The required output is every line from the one with "(489, 208) = (356, 337): white" through the final line of the data below, unchanged.

Items from a dataset:
# # #
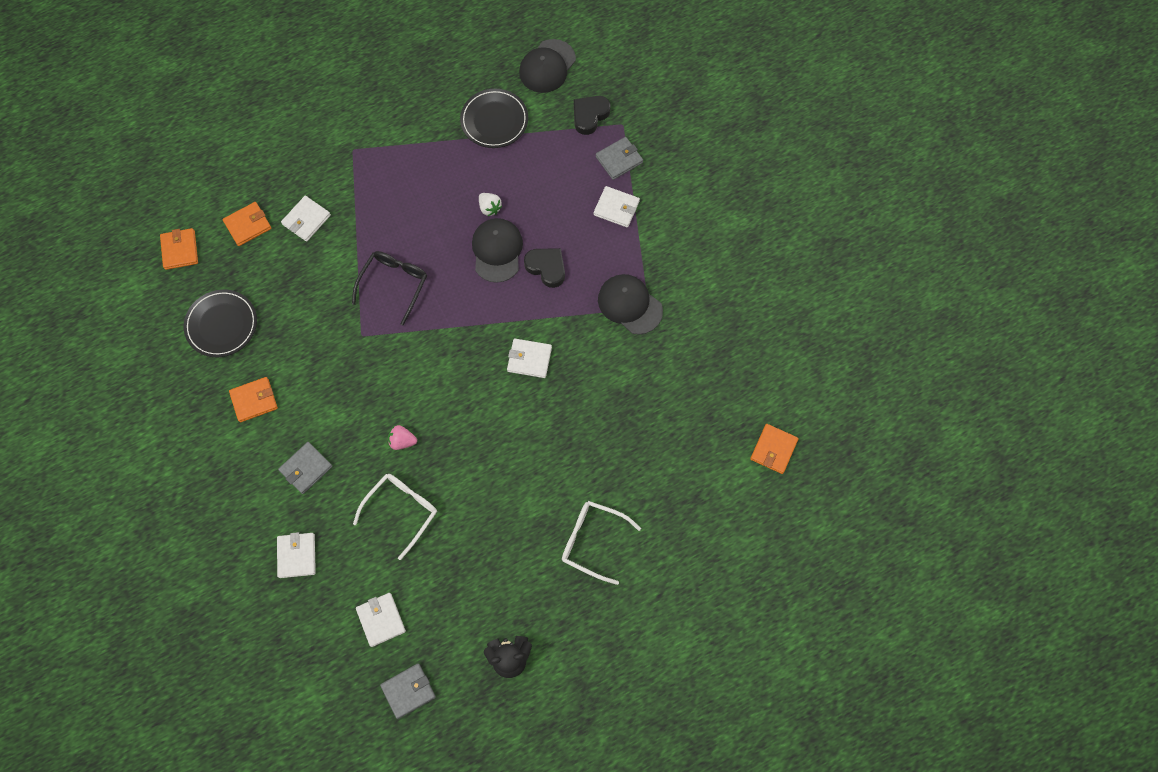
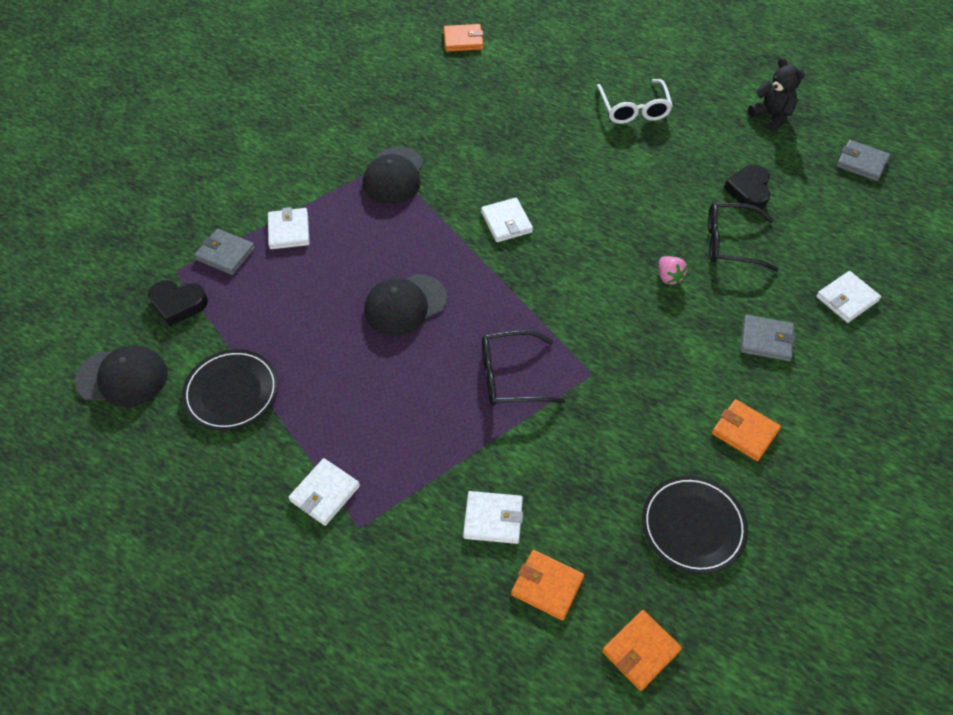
camera: 120 degrees left, 15 degrees down
(381, 620) = (831, 208): white wallet -> white wallet (325, 493)
(401, 511) = (731, 243): white glasses -> black glasses
(489, 208) = (356, 337): white strawberry -> none
(546, 268) = (397, 254): black heart -> black heart (749, 190)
# # #
Response:
(489, 208) = (356, 337): white strawberry -> none
(546, 268) = (397, 254): black heart -> black heart (749, 190)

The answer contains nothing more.